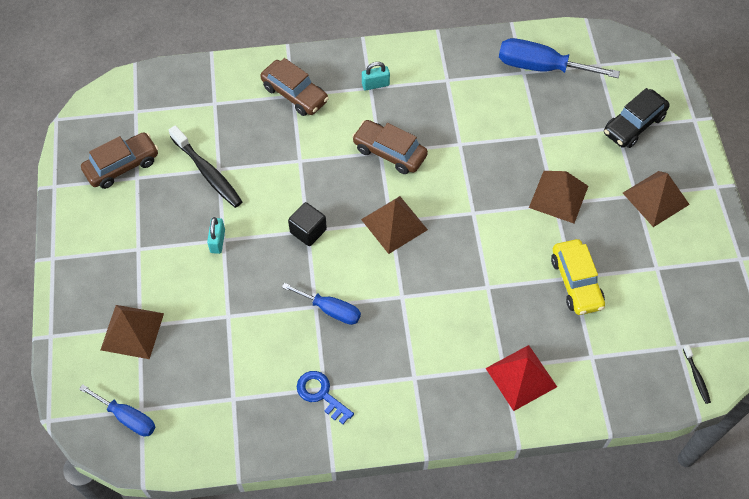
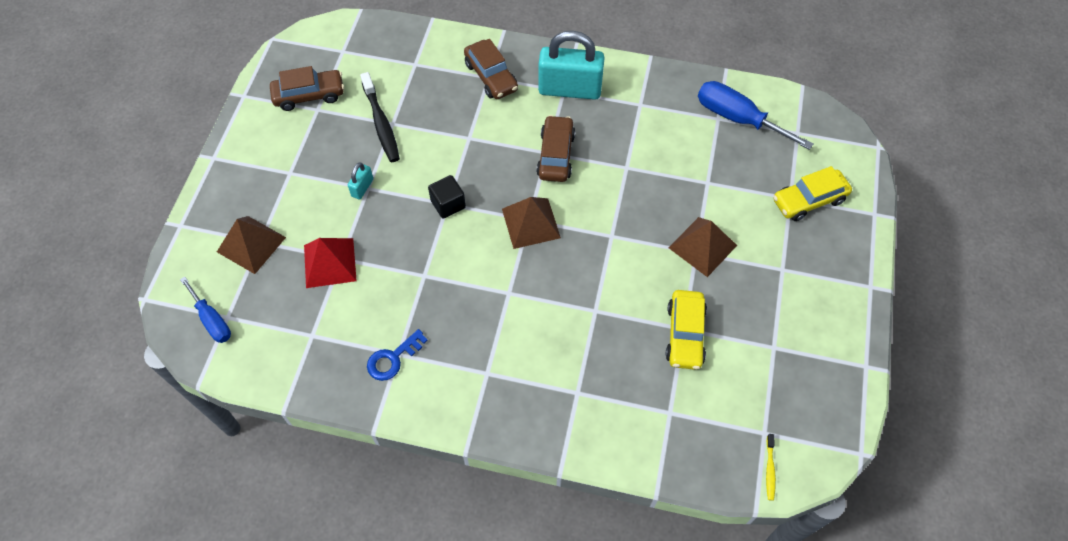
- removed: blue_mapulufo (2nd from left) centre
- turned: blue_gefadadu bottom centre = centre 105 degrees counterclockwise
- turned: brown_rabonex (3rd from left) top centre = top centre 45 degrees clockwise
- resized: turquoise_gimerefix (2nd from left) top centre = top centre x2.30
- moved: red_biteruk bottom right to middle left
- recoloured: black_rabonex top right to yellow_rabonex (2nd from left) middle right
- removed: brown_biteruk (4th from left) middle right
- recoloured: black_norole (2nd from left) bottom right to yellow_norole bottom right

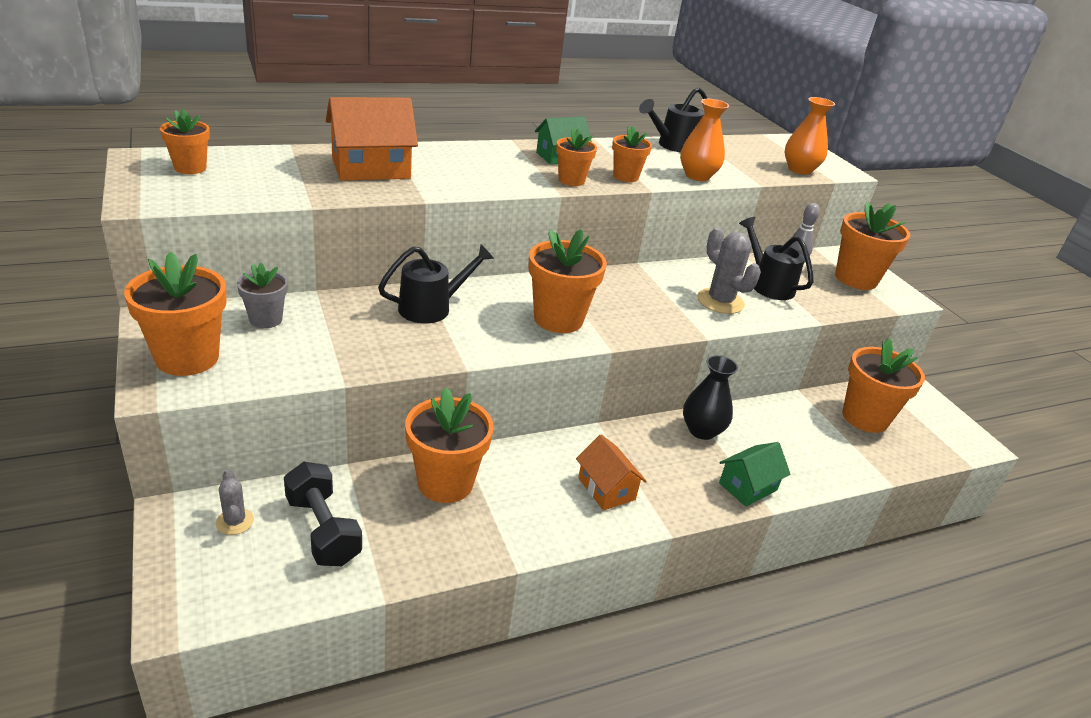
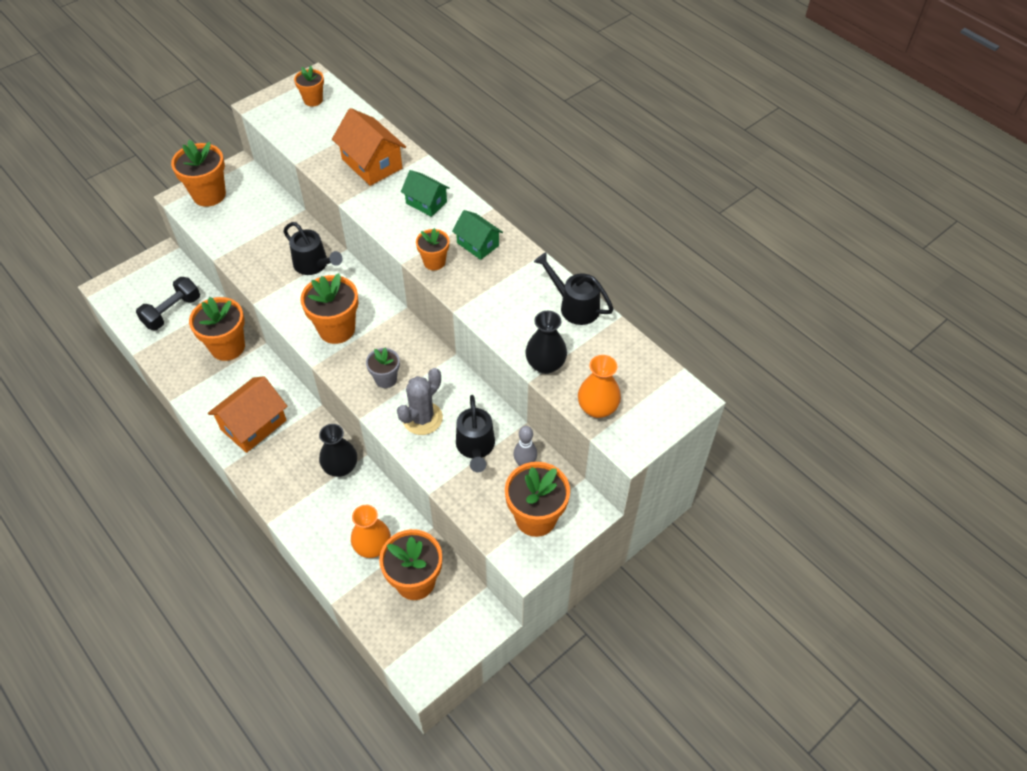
- removed: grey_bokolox (1st from left) bottom left
- moved: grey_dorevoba middle left to centre
- resized: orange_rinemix (2nd from left in the first image) centre = middle left x1.59
- removed: orange_dorevoba (6th from left) top centre
- moved: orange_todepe (1st from left) top centre to bottom centre
- moved: green_rinemix (2nd from left in the first image) middle right to green_rinemix (1st from left) top centre
- turned: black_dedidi (3rd from left in the first image) middle right = centre 135 degrees clockwise
- added: black_todepe (2nd from left) centre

^^^^

*REQUIREMENT:* Return the whole of the material above exactly, with no picture carried over.

*ANSWER BOX:*
- removed: blue_mapulufo (2nd from left) centre
- turned: blue_gefadadu bottom centre = centre 105 degrees counterclockwise
- turned: brown_rabonex (3rd from left) top centre = top centre 45 degrees clockwise
- resized: turquoise_gimerefix (2nd from left) top centre = top centre x2.30
- moved: red_biteruk bottom right to middle left
- recoloured: black_rabonex top right to yellow_rabonex (2nd from left) middle right
- removed: brown_biteruk (4th from left) middle right
- recoloured: black_norole (2nd from left) bottom right to yellow_norole bottom right

- removed: grey_bokolox (1st from left) bottom left
- moved: grey_dorevoba middle left to centre
- resized: orange_rinemix (2nd from left in the first image) centre = middle left x1.59
- removed: orange_dorevoba (6th from left) top centre
- moved: orange_todepe (1st from left) top centre to bottom centre
- moved: green_rinemix (2nd from left in the first image) middle right to green_rinemix (1st from left) top centre
- turned: black_dedidi (3rd from left in the first image) middle right = centre 135 degrees clockwise
- added: black_todepe (2nd from left) centre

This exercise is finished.